* _Work item_
Restate the data exactly as given and keep the pictures out.

* _Stored data_

***

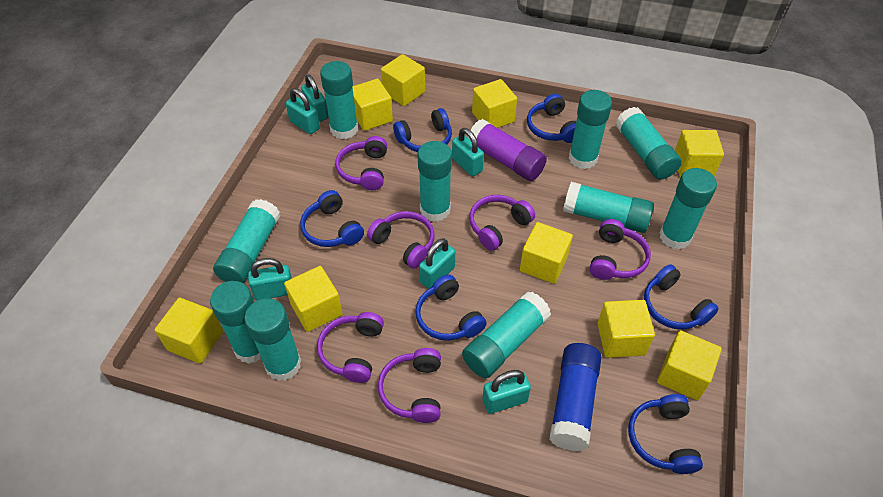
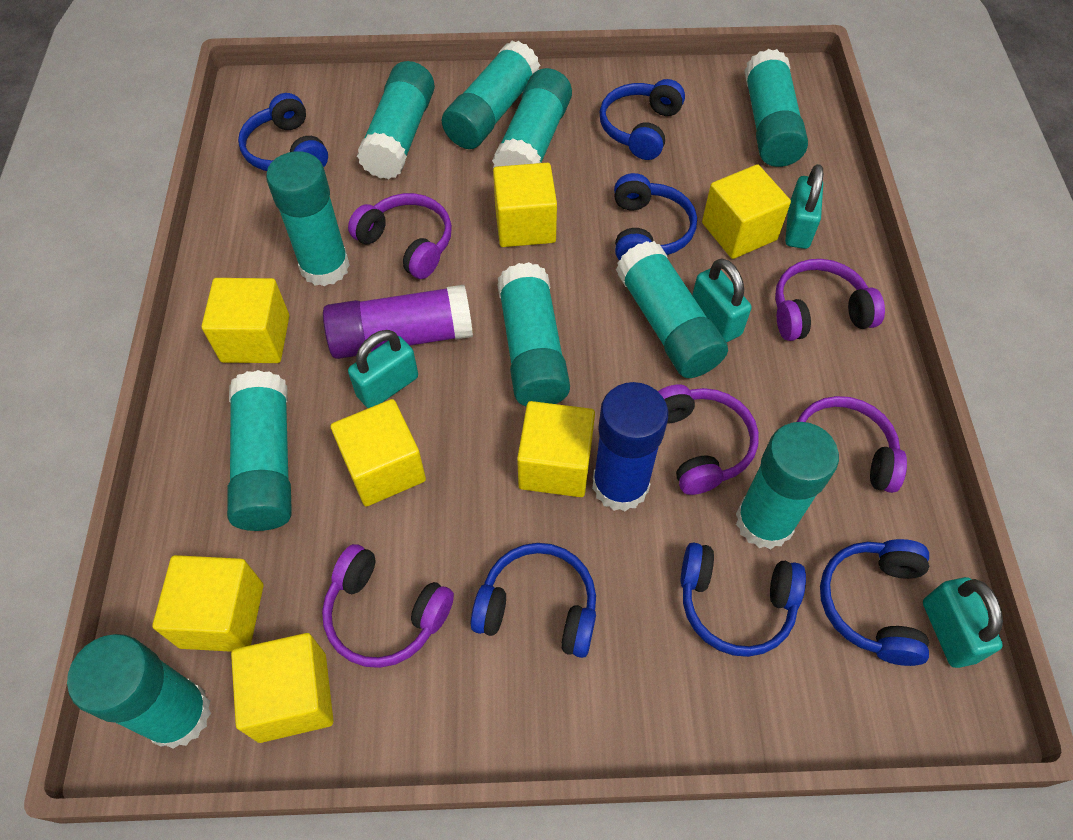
purple headphones: 6 -> 5
turquoise padlock: 6 -> 4
yellow cube: 9 -> 7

***

* _Answer space_
purple headphones: 6 -> 5
turquoise padlock: 6 -> 4
yellow cube: 9 -> 7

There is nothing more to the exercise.